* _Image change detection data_
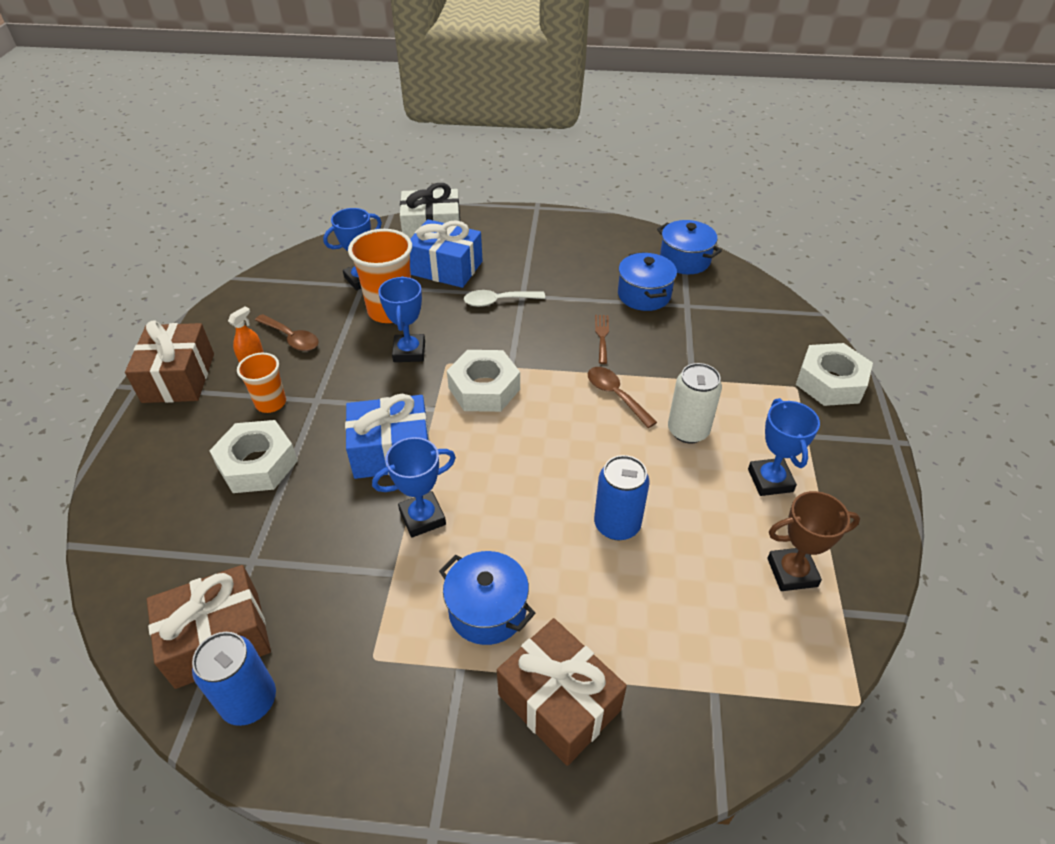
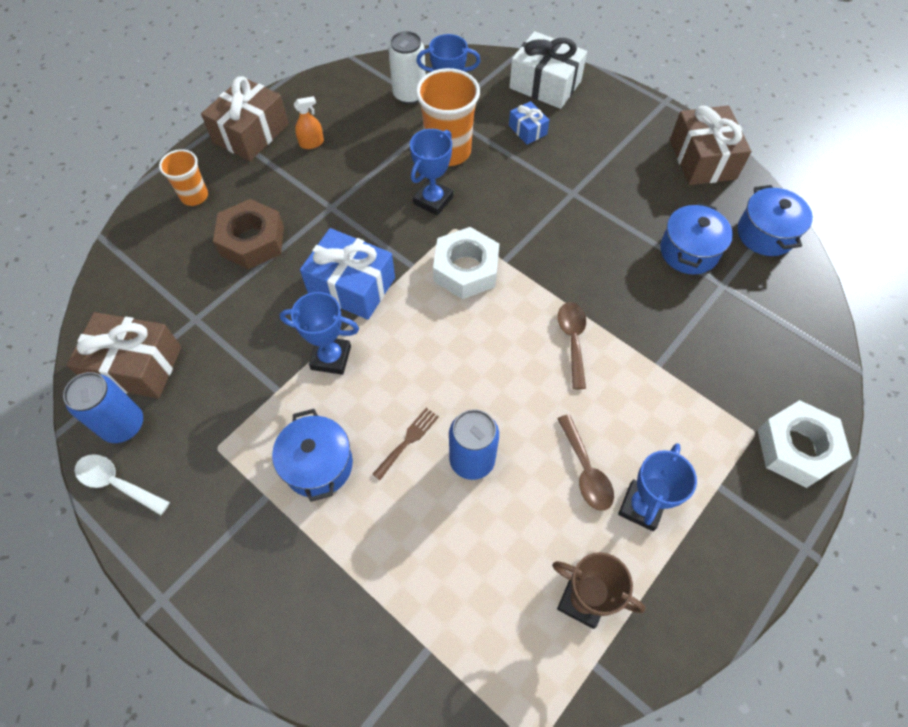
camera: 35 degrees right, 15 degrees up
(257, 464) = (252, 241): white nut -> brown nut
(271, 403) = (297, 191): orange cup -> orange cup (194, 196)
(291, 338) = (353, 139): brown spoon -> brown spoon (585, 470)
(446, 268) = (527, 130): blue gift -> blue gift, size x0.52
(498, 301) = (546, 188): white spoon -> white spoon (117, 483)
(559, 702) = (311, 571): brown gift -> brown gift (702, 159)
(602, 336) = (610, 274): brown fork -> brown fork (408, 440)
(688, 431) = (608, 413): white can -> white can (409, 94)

* _Description of the task_
Please copy every line from the entries that includes the word "gift".

* _Result for this task_
(446, 268) = (527, 130): blue gift -> blue gift, size x0.52
(559, 702) = (311, 571): brown gift -> brown gift (702, 159)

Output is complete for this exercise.